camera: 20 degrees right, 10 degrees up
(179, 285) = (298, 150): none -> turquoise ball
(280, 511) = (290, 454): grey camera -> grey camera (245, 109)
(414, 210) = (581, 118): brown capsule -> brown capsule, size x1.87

**PROBLEM DESCRIPTION:**
Look through the material for "camera". Copy each line that has it.

**SOLVED EXERCISE:**
camera: 20 degrees right, 10 degrees up
(280, 511) = (290, 454): grey camera -> grey camera (245, 109)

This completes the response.